• **Aim**
Reproduce the listing below word for word, from its first line to its last.
--- Start of Data records ---
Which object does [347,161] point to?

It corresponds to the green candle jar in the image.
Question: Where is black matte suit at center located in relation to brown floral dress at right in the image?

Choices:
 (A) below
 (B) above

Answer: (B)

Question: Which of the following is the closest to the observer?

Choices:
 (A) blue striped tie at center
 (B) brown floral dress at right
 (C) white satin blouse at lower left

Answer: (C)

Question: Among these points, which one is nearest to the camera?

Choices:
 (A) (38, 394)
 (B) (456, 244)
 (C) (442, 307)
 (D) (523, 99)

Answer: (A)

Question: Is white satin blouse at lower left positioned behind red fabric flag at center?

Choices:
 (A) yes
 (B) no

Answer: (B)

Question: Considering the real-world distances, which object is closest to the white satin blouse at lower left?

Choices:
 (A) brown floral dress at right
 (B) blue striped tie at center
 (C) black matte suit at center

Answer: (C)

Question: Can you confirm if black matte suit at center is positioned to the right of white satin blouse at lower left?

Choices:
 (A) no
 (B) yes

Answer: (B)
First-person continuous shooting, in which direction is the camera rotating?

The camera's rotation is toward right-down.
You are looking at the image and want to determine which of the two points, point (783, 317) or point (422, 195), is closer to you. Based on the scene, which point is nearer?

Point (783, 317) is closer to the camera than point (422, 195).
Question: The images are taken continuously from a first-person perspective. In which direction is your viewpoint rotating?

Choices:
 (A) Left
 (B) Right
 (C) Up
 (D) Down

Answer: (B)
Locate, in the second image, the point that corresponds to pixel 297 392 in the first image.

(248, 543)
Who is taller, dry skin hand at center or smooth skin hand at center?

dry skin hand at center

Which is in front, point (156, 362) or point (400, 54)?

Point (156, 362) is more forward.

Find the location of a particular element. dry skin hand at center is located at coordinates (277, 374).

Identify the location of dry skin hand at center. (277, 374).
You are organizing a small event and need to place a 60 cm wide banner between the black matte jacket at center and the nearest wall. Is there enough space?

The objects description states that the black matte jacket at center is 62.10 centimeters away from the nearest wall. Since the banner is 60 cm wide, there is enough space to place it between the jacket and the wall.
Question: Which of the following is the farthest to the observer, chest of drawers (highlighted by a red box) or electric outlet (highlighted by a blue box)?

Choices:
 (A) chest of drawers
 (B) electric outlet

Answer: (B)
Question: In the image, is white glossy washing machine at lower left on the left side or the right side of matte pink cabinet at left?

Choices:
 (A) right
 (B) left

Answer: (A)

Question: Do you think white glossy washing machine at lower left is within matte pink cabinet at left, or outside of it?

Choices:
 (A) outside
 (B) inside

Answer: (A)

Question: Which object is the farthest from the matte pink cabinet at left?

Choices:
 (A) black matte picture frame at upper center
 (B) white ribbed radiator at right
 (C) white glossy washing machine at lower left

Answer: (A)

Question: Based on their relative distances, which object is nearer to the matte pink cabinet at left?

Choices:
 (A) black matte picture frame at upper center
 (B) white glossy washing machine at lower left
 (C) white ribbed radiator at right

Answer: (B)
--- End of Data records ---
• **Exercise solution**
Which object does [347,161] point to?

It corresponds to the green candle jar in the image.
Question: Where is black matte suit at center located in relation to brown floral dress at right in the image?

Choices:
 (A) below
 (B) above

Answer: (B)

Question: Which of the following is the closest to the observer?

Choices:
 (A) blue striped tie at center
 (B) brown floral dress at right
 (C) white satin blouse at lower left

Answer: (C)

Question: Among these points, which one is nearest to the camera?

Choices:
 (A) (38, 394)
 (B) (456, 244)
 (C) (442, 307)
 (D) (523, 99)

Answer: (A)

Question: Is white satin blouse at lower left positioned behind red fabric flag at center?

Choices:
 (A) yes
 (B) no

Answer: (B)

Question: Considering the real-world distances, which object is closest to the white satin blouse at lower left?

Choices:
 (A) brown floral dress at right
 (B) blue striped tie at center
 (C) black matte suit at center

Answer: (C)

Question: Can you confirm if black matte suit at center is positioned to the right of white satin blouse at lower left?

Choices:
 (A) no
 (B) yes

Answer: (B)
First-person continuous shooting, in which direction is the camera rotating?

The camera's rotation is toward right-down.
You are looking at the image and want to determine which of the two points, point (783, 317) or point (422, 195), is closer to you. Based on the scene, which point is nearer?

Point (783, 317) is closer to the camera than point (422, 195).
Question: The images are taken continuously from a first-person perspective. In which direction is your viewpoint rotating?

Choices:
 (A) Left
 (B) Right
 (C) Up
 (D) Down

Answer: (B)
Locate, in the second image, the point that corresponds to pixel 297 392 in the first image.

(248, 543)
Who is taller, dry skin hand at center or smooth skin hand at center?

dry skin hand at center

Which is in front, point (156, 362) or point (400, 54)?

Point (156, 362) is more forward.

Find the location of a particular element. dry skin hand at center is located at coordinates (277, 374).

Identify the location of dry skin hand at center. (277, 374).
You are organizing a small event and need to place a 60 cm wide banner between the black matte jacket at center and the nearest wall. Is there enough space?

The objects description states that the black matte jacket at center is 62.10 centimeters away from the nearest wall. Since the banner is 60 cm wide, there is enough space to place it between the jacket and the wall.
Question: Which of the following is the farthest to the observer, chest of drawers (highlighted by a red box) or electric outlet (highlighted by a blue box)?

Choices:
 (A) chest of drawers
 (B) electric outlet

Answer: (B)
Question: In the image, is white glossy washing machine at lower left on the left side or the right side of matte pink cabinet at left?

Choices:
 (A) right
 (B) left

Answer: (A)

Question: Do you think white glossy washing machine at lower left is within matte pink cabinet at left, or outside of it?

Choices:
 (A) outside
 (B) inside

Answer: (A)

Question: Which object is the farthest from the matte pink cabinet at left?

Choices:
 (A) black matte picture frame at upper center
 (B) white ribbed radiator at right
 (C) white glossy washing machine at lower left

Answer: (A)

Question: Based on their relative distances, which object is nearer to the matte pink cabinet at left?

Choices:
 (A) black matte picture frame at upper center
 (B) white glossy washing machine at lower left
 (C) white ribbed radiator at right

Answer: (B)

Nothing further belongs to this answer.